• **Exercise**
Beneath this line is the data. Output exactly the lines from the line with "pink domino: 6 -> 7" to the line with "orange phone: 6 -> 3", both ends included, and nothing more.

(Object matching data)
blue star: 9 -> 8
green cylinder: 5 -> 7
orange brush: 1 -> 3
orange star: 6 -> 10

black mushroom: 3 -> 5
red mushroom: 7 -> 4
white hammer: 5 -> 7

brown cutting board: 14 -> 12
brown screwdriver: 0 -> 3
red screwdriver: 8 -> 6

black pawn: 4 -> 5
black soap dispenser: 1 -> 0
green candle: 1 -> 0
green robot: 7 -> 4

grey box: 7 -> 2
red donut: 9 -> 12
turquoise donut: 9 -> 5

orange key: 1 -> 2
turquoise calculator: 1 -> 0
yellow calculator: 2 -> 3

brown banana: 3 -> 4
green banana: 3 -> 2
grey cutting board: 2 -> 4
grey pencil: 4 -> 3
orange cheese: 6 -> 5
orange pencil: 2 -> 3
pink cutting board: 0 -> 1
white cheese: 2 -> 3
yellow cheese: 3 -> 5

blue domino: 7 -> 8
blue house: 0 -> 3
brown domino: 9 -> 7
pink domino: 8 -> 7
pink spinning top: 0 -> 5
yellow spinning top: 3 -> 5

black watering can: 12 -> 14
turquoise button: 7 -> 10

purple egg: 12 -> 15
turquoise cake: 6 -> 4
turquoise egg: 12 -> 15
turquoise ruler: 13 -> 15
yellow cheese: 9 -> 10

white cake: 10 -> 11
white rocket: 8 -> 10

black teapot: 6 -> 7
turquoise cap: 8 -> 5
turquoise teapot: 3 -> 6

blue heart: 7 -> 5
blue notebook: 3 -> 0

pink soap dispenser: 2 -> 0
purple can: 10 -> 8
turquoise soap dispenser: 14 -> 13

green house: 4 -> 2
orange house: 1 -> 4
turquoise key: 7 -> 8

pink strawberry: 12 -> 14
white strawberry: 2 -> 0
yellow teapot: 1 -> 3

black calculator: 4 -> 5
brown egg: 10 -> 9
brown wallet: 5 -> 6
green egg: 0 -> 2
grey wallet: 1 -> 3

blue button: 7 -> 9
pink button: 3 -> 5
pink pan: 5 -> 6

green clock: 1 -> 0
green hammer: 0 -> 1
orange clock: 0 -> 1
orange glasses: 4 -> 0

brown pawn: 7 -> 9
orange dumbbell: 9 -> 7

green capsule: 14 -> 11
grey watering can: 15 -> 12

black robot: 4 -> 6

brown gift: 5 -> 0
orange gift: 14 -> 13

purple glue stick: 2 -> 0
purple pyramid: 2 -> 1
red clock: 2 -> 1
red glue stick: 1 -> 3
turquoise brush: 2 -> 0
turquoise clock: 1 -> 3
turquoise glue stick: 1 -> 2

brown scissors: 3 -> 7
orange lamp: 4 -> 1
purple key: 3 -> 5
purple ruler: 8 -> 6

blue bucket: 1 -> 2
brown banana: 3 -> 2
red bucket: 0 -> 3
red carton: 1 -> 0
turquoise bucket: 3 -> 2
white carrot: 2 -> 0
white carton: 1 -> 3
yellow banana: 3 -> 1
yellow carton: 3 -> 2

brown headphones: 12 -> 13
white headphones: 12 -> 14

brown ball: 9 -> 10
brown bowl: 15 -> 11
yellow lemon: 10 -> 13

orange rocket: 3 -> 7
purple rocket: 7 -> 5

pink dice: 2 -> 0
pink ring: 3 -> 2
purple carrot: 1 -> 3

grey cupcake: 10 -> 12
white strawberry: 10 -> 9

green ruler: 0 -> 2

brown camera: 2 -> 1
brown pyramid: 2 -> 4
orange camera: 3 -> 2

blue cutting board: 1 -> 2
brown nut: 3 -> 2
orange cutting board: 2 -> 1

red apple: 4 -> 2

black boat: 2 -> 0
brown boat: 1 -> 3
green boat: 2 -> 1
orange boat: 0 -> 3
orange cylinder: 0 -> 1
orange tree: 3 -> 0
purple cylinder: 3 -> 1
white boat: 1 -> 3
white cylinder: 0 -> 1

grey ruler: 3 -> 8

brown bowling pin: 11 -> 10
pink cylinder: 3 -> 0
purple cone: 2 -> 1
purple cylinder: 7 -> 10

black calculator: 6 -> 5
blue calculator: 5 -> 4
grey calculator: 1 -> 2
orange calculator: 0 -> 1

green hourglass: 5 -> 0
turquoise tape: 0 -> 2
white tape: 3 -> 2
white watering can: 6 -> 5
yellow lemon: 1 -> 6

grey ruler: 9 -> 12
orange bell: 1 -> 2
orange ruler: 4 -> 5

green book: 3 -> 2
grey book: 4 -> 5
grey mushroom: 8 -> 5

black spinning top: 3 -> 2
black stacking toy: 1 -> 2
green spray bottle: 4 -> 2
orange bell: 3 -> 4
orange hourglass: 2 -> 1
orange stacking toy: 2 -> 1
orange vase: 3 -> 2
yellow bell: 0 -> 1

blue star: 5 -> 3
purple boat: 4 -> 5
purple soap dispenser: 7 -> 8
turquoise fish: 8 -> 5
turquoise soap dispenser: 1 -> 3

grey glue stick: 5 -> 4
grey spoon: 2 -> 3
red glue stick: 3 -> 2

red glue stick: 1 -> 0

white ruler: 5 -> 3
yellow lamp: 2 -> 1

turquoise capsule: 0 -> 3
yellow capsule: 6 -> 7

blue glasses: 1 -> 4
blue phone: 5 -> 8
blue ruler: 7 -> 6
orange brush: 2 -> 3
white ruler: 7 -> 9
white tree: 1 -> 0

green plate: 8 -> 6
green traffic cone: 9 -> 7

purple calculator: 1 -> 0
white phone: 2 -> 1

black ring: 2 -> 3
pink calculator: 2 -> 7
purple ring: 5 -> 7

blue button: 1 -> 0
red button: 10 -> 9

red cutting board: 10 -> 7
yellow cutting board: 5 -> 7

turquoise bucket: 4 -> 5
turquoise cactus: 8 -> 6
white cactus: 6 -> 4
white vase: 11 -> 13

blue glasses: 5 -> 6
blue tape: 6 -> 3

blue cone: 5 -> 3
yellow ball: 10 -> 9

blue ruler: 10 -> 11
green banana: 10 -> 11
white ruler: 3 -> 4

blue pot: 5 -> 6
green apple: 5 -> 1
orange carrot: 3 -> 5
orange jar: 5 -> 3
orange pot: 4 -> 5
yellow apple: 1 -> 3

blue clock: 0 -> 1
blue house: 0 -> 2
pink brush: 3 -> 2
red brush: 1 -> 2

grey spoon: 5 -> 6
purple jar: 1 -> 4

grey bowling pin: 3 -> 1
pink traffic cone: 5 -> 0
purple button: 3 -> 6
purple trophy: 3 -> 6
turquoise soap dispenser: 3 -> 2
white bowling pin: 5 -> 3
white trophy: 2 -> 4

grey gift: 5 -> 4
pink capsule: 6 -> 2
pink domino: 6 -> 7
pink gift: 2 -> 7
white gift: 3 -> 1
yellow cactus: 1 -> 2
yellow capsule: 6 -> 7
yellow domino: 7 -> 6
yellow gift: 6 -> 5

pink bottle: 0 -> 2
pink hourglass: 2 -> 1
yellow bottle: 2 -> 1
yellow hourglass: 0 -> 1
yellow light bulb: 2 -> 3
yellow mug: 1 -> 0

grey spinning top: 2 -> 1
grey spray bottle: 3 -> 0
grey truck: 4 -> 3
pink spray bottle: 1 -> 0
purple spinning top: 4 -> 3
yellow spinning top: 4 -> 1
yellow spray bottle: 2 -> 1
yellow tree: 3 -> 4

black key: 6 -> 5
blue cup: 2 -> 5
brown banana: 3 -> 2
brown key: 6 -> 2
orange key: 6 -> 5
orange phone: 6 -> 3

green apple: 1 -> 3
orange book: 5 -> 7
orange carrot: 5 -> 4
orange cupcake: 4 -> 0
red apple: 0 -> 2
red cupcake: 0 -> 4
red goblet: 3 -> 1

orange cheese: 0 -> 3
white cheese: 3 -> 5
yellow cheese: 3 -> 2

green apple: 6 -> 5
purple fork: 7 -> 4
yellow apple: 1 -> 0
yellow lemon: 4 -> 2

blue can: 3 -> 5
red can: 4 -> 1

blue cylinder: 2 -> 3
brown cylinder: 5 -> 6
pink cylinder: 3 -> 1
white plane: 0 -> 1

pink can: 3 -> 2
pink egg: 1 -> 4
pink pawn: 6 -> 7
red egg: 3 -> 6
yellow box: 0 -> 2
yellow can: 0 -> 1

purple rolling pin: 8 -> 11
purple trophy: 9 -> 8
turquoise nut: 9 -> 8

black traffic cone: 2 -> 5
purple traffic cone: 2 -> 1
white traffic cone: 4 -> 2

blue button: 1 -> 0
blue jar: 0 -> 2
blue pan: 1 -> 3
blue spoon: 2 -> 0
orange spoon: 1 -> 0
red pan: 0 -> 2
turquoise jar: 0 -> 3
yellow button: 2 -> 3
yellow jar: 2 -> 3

• **Task answer**
pink domino: 6 -> 7
pink gift: 2 -> 7
white gift: 3 -> 1
yellow cactus: 1 -> 2
yellow capsule: 6 -> 7
yellow domino: 7 -> 6
yellow gift: 6 -> 5

pink bottle: 0 -> 2
pink hourglass: 2 -> 1
yellow bottle: 2 -> 1
yellow hourglass: 0 -> 1
yellow light bulb: 2 -> 3
yellow mug: 1 -> 0

grey spinning top: 2 -> 1
grey spray bottle: 3 -> 0
grey truck: 4 -> 3
pink spray bottle: 1 -> 0
purple spinning top: 4 -> 3
yellow spinning top: 4 -> 1
yellow spray bottle: 2 -> 1
yellow tree: 3 -> 4

black key: 6 -> 5
blue cup: 2 -> 5
brown banana: 3 -> 2
brown key: 6 -> 2
orange key: 6 -> 5
orange phone: 6 -> 3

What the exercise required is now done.